> [Your assignment]:
Here the job is to transcribe the data exactly while omitting the images.

> [Records for processing]:
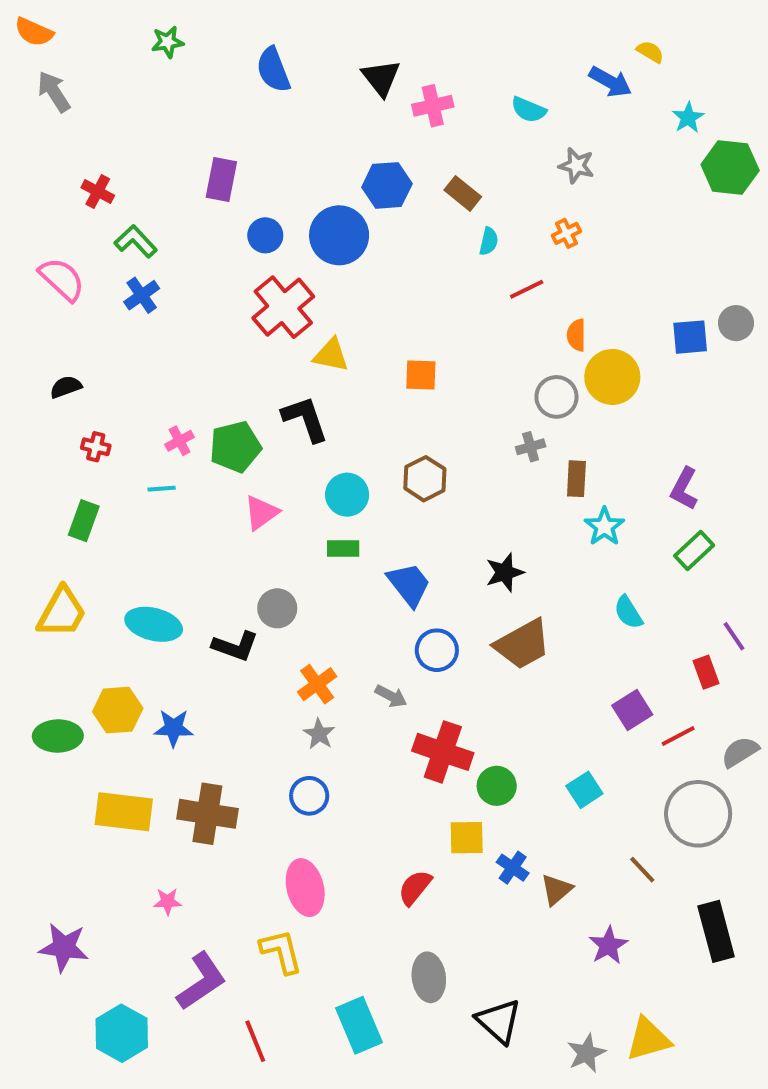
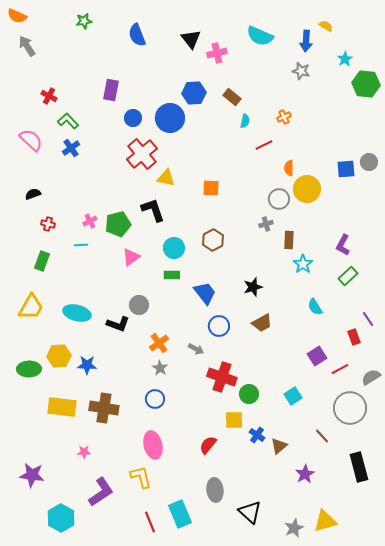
blue arrow: (610, 82) -> (306, 41), turned 65
cyan semicircle: (529, 110) -> (260, 36), moved, size x1.5
gray star: (576, 166) -> (301, 71), moved
brown trapezoid: (523, 644) -> (262, 323), size x0.7
red line: (255, 1041) -> (150, 522), moved

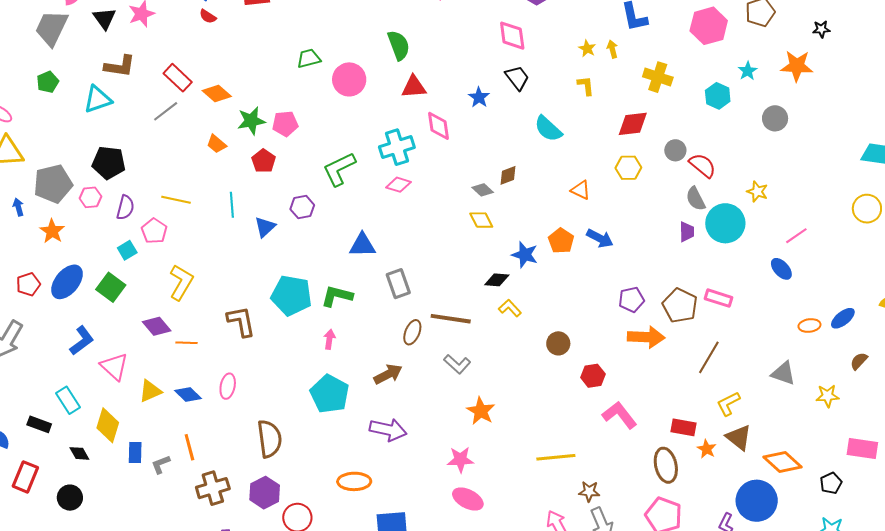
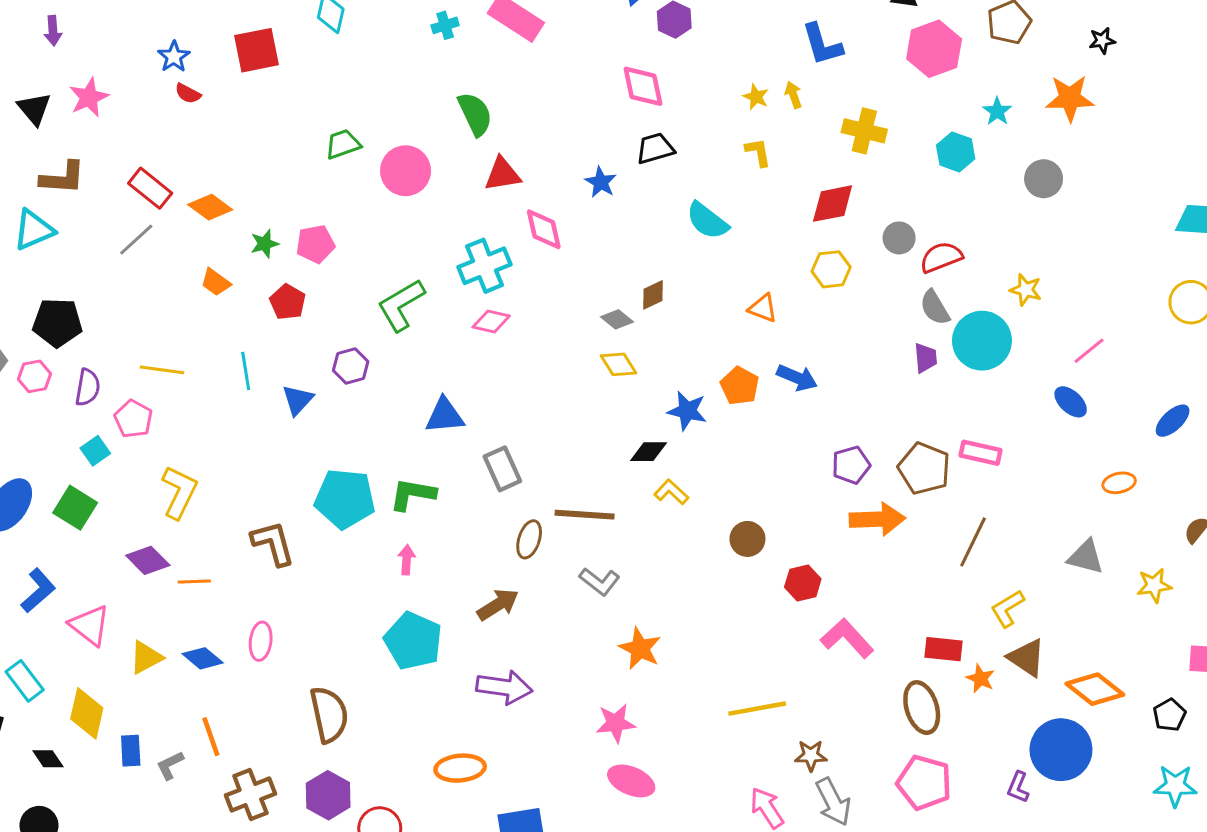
black trapezoid: (517, 78) -> (655, 148), turned -64
green star: (251, 121) -> (265, 244), size x0.7
red semicircle: (702, 165) -> (941, 257), turned -56
blue ellipse: (843, 318) -> (1173, 421), moved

> [Result of the exercise]:
blue arrow: (610, 82) -> (306, 41), turned 65
cyan semicircle: (529, 110) -> (260, 36), moved, size x1.5
gray star: (576, 166) -> (301, 71), moved
brown trapezoid: (523, 644) -> (262, 323), size x0.7
red line: (255, 1041) -> (150, 522), moved

black trapezoid: (517, 78) -> (655, 148), turned -64
green star: (251, 121) -> (265, 244), size x0.7
red semicircle: (702, 165) -> (941, 257), turned -56
blue ellipse: (843, 318) -> (1173, 421), moved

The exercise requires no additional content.